*Action item*
From the entries, copy out every line in which the word "this" is found.

*Satellite object listings*

+---+

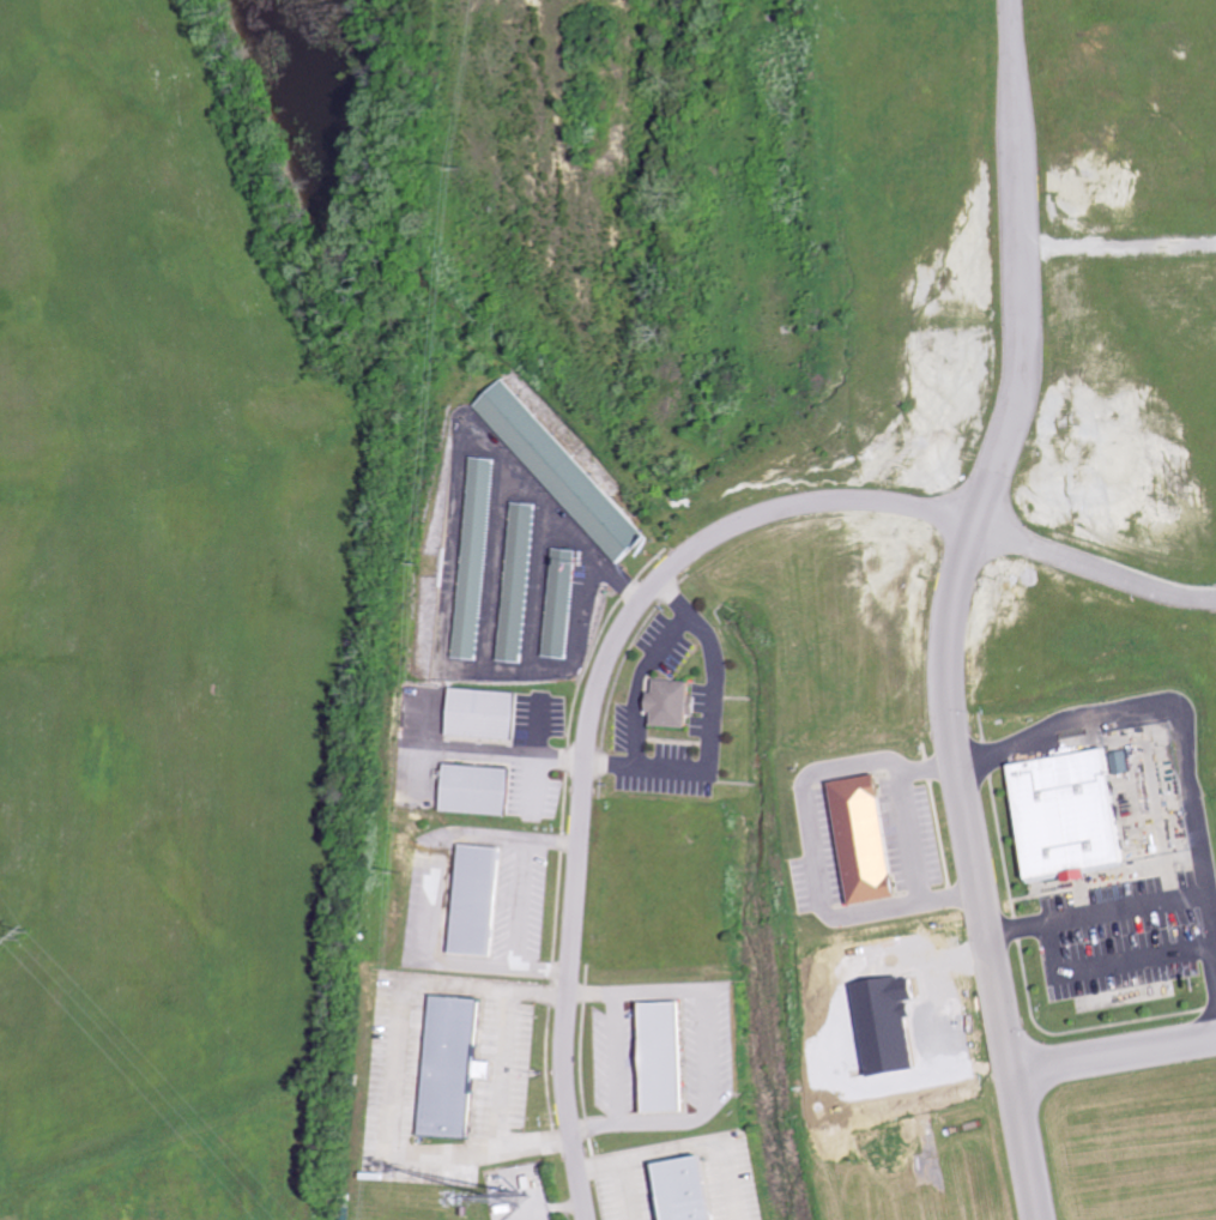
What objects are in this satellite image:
road: (1115, 244)
building: (565, 471)
building: (473, 559)
building: (517, 583)
road: (631, 602)
building: (561, 603)
road: (945, 609)
building: (675, 704)
road: (1166, 704)
building: (483, 714)
road: (535, 746)
building: (1122, 762)
road: (537, 766)
road: (690, 769)
building: (478, 790)
building: (1073, 814)
road: (914, 838)
building: (870, 840)
road: (549, 841)
building: (477, 901)
road: (521, 903)
road: (1097, 916)
road: (540, 969)
road: (1111, 1054)
building: (668, 1058)
building: (454, 1067)
building: (688, 1189)

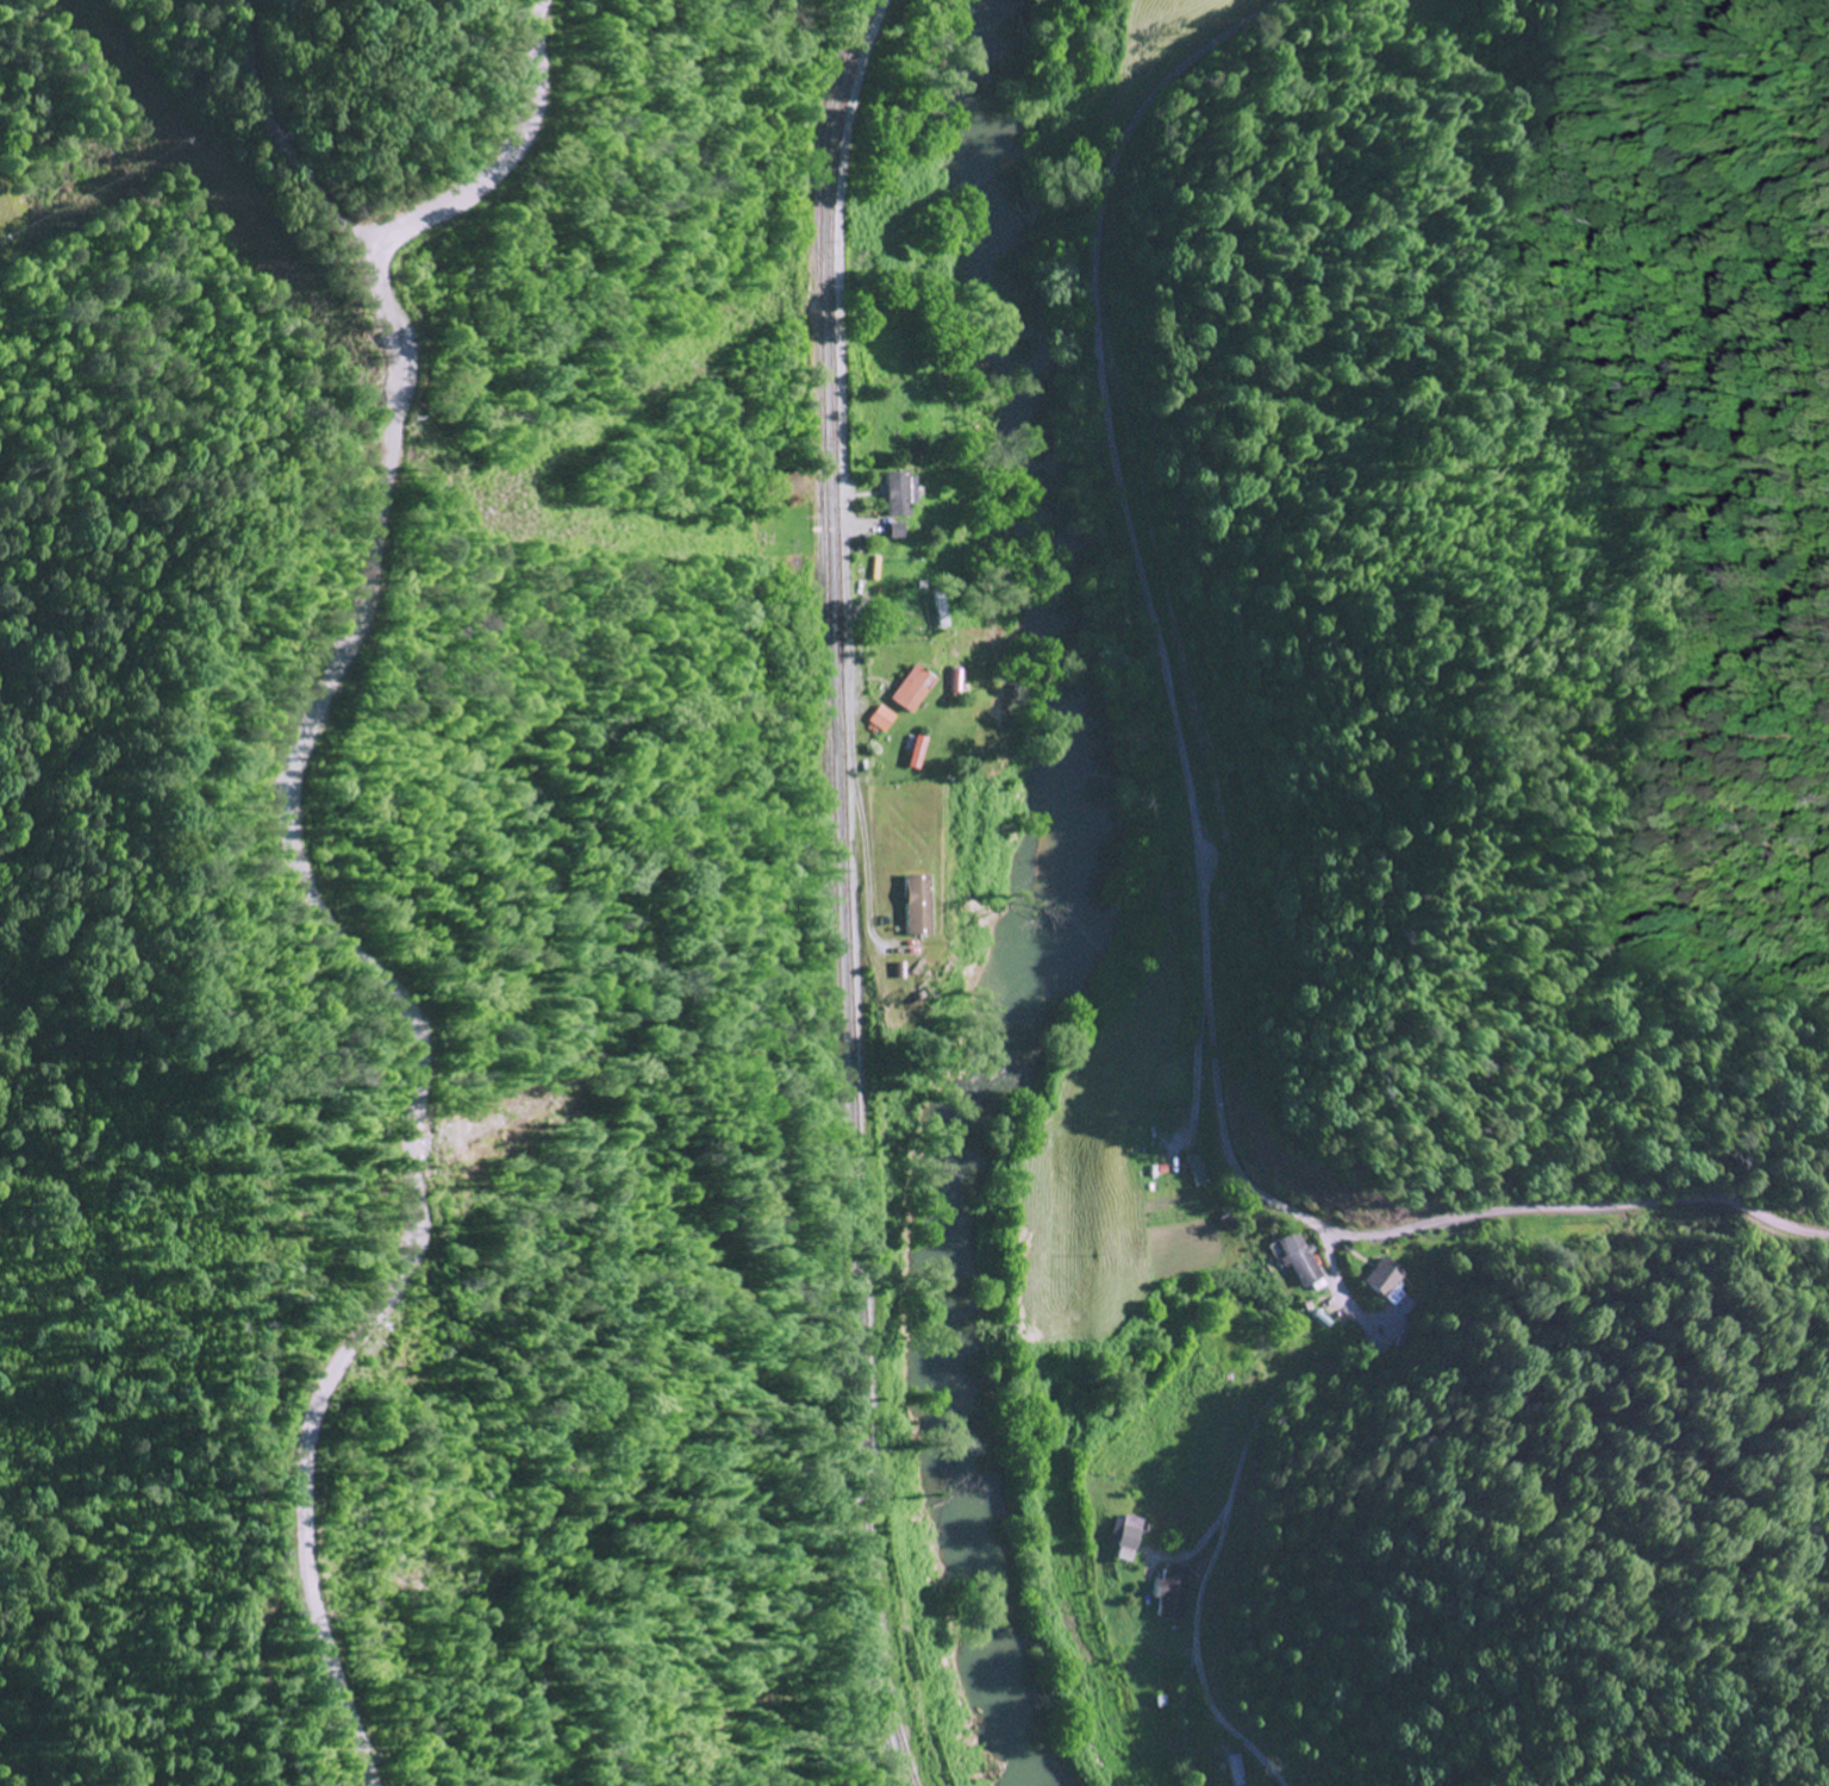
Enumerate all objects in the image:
road: (282, 139)
road: (506, 151)
road: (842, 439)
building: (898, 495)
building: (893, 531)
building: (911, 690)
building: (881, 719)
building: (916, 754)
road: (1206, 853)
railway: (850, 893)
railway: (842, 894)
river: (1068, 903)
building: (916, 906)
road: (401, 1009)
building: (1198, 1171)
building: (1300, 1260)
building: (1381, 1280)
road: (1273, 1399)
building: (1127, 1539)
building: (1171, 1592)
road: (1196, 1720)
building: (1238, 1771)

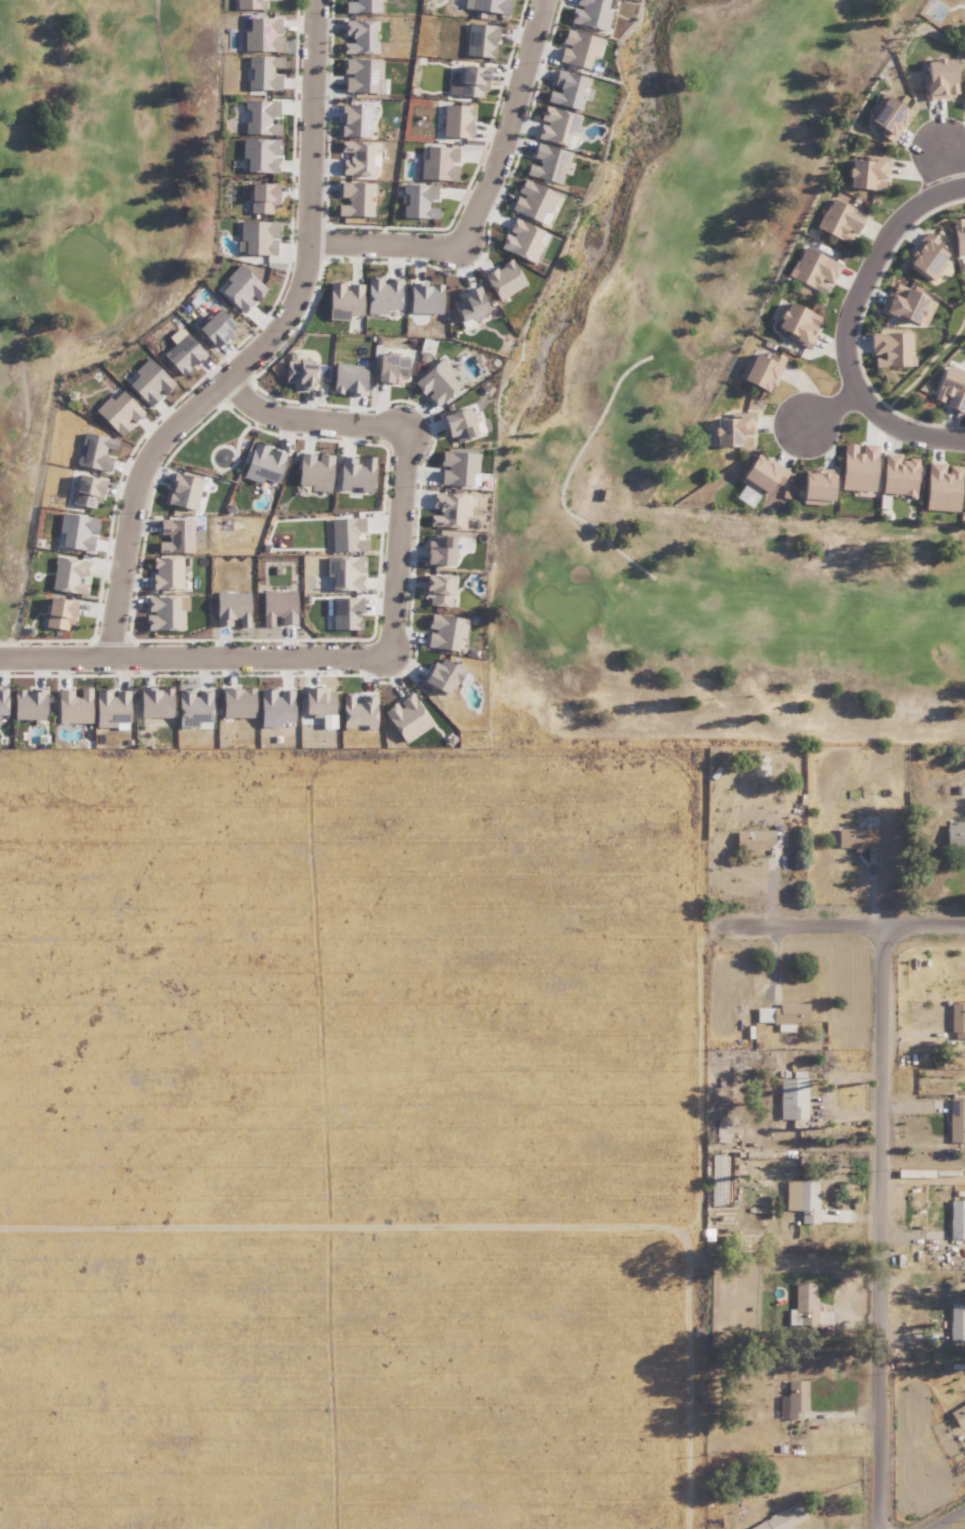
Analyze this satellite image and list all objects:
building: (248, 3)
building: (360, 5)
building: (489, 5)
building: (590, 13)
building: (260, 33)
building: (358, 35)
building: (479, 39)
building: (577, 47)
building: (261, 71)
building: (361, 74)
building: (936, 78)
building: (469, 79)
building: (565, 88)
building: (963, 97)
building: (438, 111)
building: (886, 115)
building: (260, 116)
building: (353, 118)
building: (456, 119)
building: (556, 126)
building: (257, 154)
park: (87, 155)
building: (355, 157)
building: (437, 162)
building: (545, 162)
building: (867, 171)
road: (482, 196)
building: (259, 197)
building: (353, 198)
building: (418, 199)
building: (531, 200)
building: (838, 220)
building: (958, 234)
building: (256, 237)
building: (520, 239)
building: (926, 255)
building: (812, 269)
building: (502, 279)
road: (159, 281)
building: (239, 287)
building: (381, 294)
building: (424, 296)
building: (342, 298)
building: (467, 303)
building: (905, 304)
building: (795, 324)
road: (849, 326)
building: (214, 327)
road: (260, 346)
building: (890, 348)
building: (181, 353)
building: (389, 367)
building: (758, 369)
park: (630, 370)
building: (298, 373)
building: (346, 378)
building: (146, 380)
building: (435, 382)
building: (950, 387)
road: (820, 407)
building: (116, 410)
building: (455, 424)
building: (732, 429)
building: (94, 452)
building: (261, 464)
building: (457, 467)
building: (856, 467)
building: (312, 469)
building: (354, 472)
building: (760, 473)
road: (568, 474)
building: (897, 475)
building: (815, 483)
building: (941, 486)
building: (182, 490)
building: (85, 491)
building: (602, 493)
building: (964, 499)
building: (446, 509)
building: (76, 532)
building: (345, 533)
building: (173, 534)
building: (437, 549)
building: (164, 572)
building: (342, 572)
building: (67, 574)
building: (435, 588)
building: (230, 607)
building: (277, 607)
building: (344, 611)
building: (162, 612)
building: (57, 613)
building: (443, 631)
road: (392, 639)
building: (441, 676)
building: (316, 700)
building: (2, 701)
building: (236, 702)
building: (28, 703)
building: (154, 703)
building: (72, 705)
building: (191, 706)
building: (274, 706)
building: (109, 707)
building: (357, 710)
building: (405, 716)
road: (837, 731)
building: (954, 836)
building: (854, 837)
building: (752, 838)
road: (835, 924)
building: (782, 1015)
building: (957, 1020)
building: (791, 1098)
building: (956, 1120)
crop: (341, 1138)
building: (801, 1199)
building: (956, 1219)
road: (885, 1226)
road: (705, 1230)
road: (352, 1234)
building: (802, 1305)
building: (956, 1322)
building: (792, 1399)
building: (957, 1413)
road: (951, 1520)

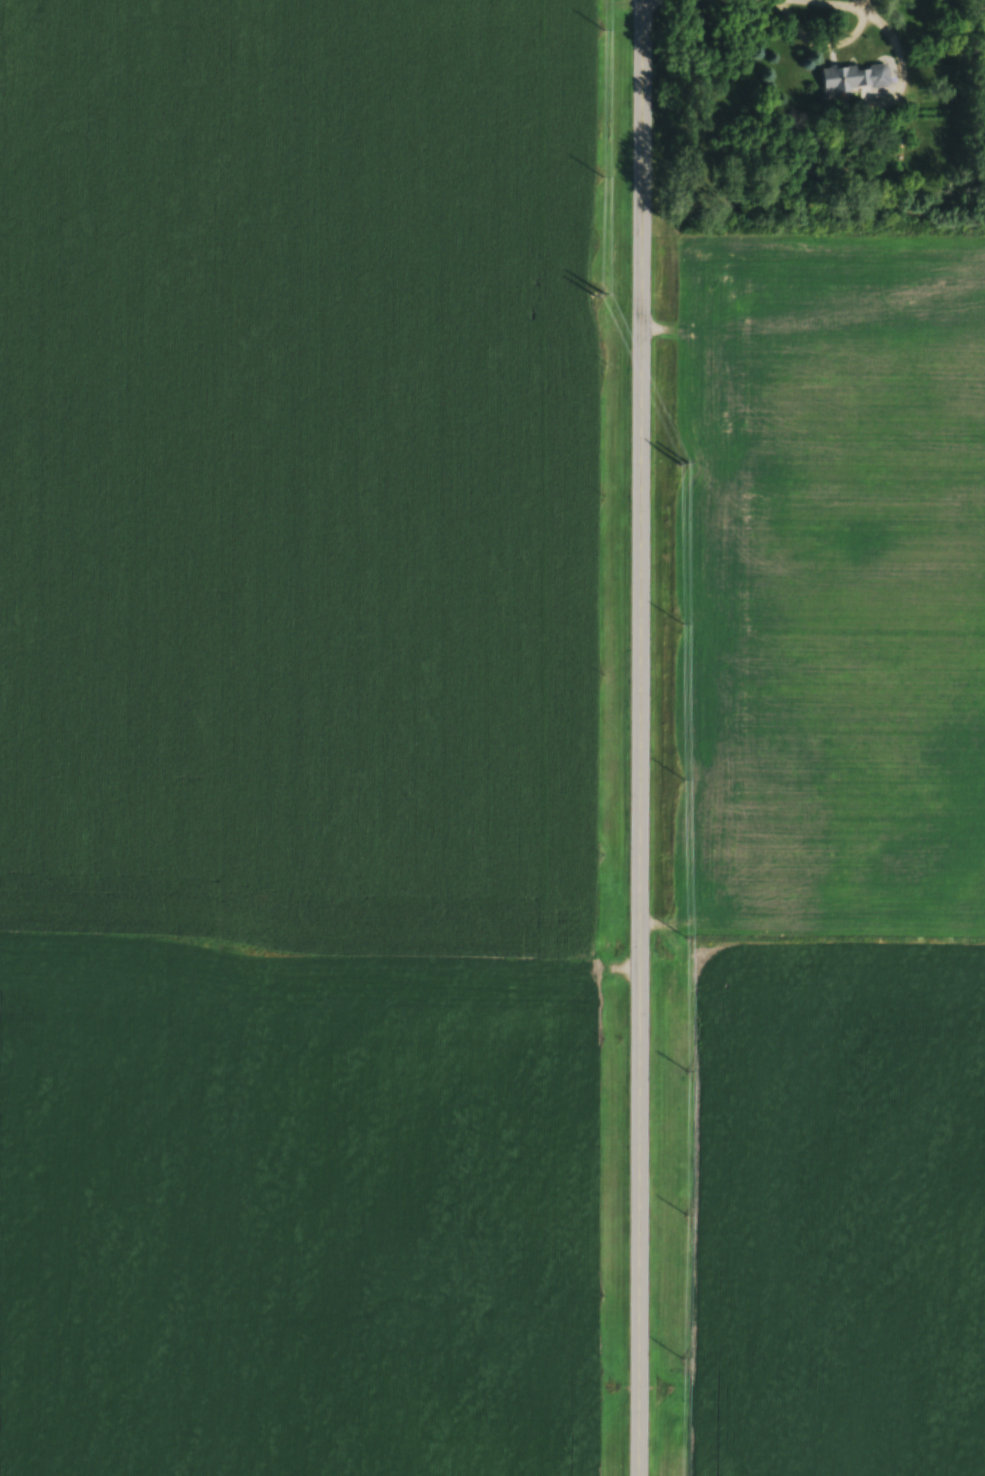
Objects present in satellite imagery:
road: (860, 8)
road: (837, 41)
road: (896, 51)
building: (857, 78)
road: (641, 738)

+---+

*Solved problem*
What objects are in this satellite image:
Analyze this satellite image and list all objects:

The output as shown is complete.